| Your objective |
Using the listing below, copy exactly the lines from the one containing "GPS2 pin TX: A0 -> D3" to the one containing "KEYS1 pin K3: D15 -> D23", both lines included, and no others.

+ + + +

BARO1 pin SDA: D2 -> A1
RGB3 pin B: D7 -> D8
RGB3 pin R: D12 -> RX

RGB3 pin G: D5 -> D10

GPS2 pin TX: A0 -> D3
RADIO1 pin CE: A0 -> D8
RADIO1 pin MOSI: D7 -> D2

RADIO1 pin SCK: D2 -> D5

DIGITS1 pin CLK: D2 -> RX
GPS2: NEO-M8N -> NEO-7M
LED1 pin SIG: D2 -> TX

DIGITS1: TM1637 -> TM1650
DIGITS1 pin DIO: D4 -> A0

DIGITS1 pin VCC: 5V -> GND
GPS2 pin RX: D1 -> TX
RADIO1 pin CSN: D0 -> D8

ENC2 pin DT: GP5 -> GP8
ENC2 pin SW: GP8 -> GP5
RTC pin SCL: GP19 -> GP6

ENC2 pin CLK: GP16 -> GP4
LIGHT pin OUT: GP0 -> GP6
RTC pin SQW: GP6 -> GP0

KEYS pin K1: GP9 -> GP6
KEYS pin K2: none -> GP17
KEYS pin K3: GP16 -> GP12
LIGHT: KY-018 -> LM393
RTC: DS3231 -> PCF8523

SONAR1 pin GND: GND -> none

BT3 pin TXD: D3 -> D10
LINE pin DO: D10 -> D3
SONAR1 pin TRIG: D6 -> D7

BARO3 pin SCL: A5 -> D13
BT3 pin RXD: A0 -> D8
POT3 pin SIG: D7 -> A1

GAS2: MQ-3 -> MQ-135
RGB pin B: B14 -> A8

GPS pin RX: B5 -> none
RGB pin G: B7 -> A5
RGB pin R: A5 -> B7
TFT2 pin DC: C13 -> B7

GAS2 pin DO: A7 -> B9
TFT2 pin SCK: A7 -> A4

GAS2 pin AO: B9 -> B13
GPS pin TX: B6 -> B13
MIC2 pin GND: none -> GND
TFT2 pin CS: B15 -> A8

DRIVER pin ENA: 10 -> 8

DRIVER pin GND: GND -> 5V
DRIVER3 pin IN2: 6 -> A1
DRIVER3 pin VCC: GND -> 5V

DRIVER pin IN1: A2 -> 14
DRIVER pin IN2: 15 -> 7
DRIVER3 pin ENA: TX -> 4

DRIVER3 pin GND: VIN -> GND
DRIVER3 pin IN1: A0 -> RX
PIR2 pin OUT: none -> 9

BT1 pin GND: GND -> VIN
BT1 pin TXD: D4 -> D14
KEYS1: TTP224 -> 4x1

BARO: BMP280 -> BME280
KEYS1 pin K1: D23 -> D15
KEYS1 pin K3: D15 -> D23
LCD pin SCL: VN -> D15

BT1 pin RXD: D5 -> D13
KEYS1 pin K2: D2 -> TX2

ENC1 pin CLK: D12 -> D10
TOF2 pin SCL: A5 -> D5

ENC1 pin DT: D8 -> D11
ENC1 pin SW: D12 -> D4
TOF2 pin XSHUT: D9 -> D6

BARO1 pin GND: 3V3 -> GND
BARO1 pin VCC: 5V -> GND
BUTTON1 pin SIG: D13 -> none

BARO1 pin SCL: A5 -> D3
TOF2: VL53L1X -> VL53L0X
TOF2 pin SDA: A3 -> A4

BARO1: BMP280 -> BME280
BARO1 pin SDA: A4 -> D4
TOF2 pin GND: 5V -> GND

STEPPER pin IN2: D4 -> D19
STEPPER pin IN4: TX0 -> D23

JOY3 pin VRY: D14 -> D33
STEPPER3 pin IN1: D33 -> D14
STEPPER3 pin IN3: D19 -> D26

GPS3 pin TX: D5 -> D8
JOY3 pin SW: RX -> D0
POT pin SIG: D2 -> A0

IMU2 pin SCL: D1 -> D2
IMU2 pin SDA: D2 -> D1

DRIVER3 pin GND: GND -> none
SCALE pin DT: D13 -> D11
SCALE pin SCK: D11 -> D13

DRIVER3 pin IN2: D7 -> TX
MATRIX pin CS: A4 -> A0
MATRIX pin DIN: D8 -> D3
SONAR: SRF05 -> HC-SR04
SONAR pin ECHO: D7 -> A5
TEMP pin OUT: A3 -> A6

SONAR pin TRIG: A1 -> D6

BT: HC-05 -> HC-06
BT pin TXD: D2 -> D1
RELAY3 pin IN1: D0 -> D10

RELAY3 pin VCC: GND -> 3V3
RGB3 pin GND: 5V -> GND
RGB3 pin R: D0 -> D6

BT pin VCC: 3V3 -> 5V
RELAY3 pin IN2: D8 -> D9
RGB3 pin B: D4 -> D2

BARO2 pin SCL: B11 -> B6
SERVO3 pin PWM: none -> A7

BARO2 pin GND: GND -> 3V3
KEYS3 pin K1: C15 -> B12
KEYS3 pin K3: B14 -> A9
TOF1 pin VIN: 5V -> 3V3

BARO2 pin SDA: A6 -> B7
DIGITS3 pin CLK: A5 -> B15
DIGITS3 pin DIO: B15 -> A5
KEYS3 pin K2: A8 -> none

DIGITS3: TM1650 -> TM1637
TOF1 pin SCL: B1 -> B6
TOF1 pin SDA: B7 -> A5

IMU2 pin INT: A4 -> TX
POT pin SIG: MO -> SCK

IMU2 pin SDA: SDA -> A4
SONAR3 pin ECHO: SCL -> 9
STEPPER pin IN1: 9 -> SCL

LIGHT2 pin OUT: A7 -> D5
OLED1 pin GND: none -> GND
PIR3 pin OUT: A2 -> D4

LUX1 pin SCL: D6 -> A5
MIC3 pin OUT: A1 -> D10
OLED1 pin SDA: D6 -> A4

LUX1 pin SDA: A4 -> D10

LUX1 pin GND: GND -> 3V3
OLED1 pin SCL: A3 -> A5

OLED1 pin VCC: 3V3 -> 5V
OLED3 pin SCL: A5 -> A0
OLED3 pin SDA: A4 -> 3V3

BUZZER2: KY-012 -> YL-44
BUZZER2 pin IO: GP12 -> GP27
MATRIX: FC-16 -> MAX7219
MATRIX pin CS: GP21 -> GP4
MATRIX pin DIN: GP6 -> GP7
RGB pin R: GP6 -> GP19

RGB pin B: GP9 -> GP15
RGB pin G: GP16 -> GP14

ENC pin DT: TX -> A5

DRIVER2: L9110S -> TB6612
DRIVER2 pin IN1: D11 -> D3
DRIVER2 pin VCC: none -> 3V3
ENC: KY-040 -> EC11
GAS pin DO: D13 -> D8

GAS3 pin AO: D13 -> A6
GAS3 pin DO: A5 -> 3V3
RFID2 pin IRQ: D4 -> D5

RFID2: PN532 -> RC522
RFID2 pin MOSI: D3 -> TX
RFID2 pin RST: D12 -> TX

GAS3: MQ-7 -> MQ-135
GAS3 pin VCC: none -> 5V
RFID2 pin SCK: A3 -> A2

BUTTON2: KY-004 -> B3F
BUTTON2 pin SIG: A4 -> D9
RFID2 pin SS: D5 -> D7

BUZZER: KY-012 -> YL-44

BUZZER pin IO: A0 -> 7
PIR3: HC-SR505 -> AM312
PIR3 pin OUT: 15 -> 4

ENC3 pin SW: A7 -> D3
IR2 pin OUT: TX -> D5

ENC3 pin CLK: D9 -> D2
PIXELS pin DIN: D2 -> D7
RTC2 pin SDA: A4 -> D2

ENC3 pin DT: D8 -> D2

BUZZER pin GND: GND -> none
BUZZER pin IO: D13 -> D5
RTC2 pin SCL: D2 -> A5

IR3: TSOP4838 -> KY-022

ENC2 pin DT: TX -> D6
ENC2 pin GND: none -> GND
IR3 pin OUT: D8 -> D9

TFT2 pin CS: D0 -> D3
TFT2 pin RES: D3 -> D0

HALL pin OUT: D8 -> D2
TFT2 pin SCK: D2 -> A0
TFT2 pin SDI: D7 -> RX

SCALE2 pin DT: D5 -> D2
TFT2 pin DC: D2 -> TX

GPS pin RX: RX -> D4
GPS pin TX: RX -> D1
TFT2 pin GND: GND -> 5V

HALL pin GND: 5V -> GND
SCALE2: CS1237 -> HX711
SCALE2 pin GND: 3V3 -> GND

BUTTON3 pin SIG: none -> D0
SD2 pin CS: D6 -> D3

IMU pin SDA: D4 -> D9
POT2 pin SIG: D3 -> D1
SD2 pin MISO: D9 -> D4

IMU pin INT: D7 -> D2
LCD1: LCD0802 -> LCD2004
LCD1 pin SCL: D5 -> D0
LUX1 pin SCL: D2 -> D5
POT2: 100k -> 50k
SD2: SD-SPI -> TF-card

+ + + +

| Response to the exercise |
GPS2 pin TX: A0 -> D3
RADIO1 pin CE: A0 -> D8
RADIO1 pin MOSI: D7 -> D2

RADIO1 pin SCK: D2 -> D5

DIGITS1 pin CLK: D2 -> RX
GPS2: NEO-M8N -> NEO-7M
LED1 pin SIG: D2 -> TX

DIGITS1: TM1637 -> TM1650
DIGITS1 pin DIO: D4 -> A0

DIGITS1 pin VCC: 5V -> GND
GPS2 pin RX: D1 -> TX
RADIO1 pin CSN: D0 -> D8

ENC2 pin DT: GP5 -> GP8
ENC2 pin SW: GP8 -> GP5
RTC pin SCL: GP19 -> GP6

ENC2 pin CLK: GP16 -> GP4
LIGHT pin OUT: GP0 -> GP6
RTC pin SQW: GP6 -> GP0

KEYS pin K1: GP9 -> GP6
KEYS pin K2: none -> GP17
KEYS pin K3: GP16 -> GP12
LIGHT: KY-018 -> LM393
RTC: DS3231 -> PCF8523

SONAR1 pin GND: GND -> none

BT3 pin TXD: D3 -> D10
LINE pin DO: D10 -> D3
SONAR1 pin TRIG: D6 -> D7

BARO3 pin SCL: A5 -> D13
BT3 pin RXD: A0 -> D8
POT3 pin SIG: D7 -> A1

GAS2: MQ-3 -> MQ-135
RGB pin B: B14 -> A8

GPS pin RX: B5 -> none
RGB pin G: B7 -> A5
RGB pin R: A5 -> B7
TFT2 pin DC: C13 -> B7

GAS2 pin DO: A7 -> B9
TFT2 pin SCK: A7 -> A4

GAS2 pin AO: B9 -> B13
GPS pin TX: B6 -> B13
MIC2 pin GND: none -> GND
TFT2 pin CS: B15 -> A8

DRIVER pin ENA: 10 -> 8

DRIVER pin GND: GND -> 5V
DRIVER3 pin IN2: 6 -> A1
DRIVER3 pin VCC: GND -> 5V

DRIVER pin IN1: A2 -> 14
DRIVER pin IN2: 15 -> 7
DRIVER3 pin ENA: TX -> 4

DRIVER3 pin GND: VIN -> GND
DRIVER3 pin IN1: A0 -> RX
PIR2 pin OUT: none -> 9

BT1 pin GND: GND -> VIN
BT1 pin TXD: D4 -> D14
KEYS1: TTP224 -> 4x1

BARO: BMP280 -> BME280
KEYS1 pin K1: D23 -> D15
KEYS1 pin K3: D15 -> D23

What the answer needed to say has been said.